DATA PROVIDED:

[Start of section]

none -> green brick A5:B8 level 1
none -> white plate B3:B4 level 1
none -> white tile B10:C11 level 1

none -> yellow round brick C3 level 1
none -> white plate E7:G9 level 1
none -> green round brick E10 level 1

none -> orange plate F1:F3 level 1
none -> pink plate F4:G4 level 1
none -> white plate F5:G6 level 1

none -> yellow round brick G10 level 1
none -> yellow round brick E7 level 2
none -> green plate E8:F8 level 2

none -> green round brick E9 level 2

[End of section]

TASK TO CARRY OUT: Give every entry once more, exactly as it reads.

EXERCISE OUTPUT:
none -> green brick A5:B8 level 1
none -> white plate B3:B4 level 1
none -> white tile B10:C11 level 1

none -> yellow round brick C3 level 1
none -> white plate E7:G9 level 1
none -> green round brick E10 level 1

none -> orange plate F1:F3 level 1
none -> pink plate F4:G4 level 1
none -> white plate F5:G6 level 1

none -> yellow round brick G10 level 1
none -> yellow round brick E7 level 2
none -> green plate E8:F8 level 2

none -> green round brick E9 level 2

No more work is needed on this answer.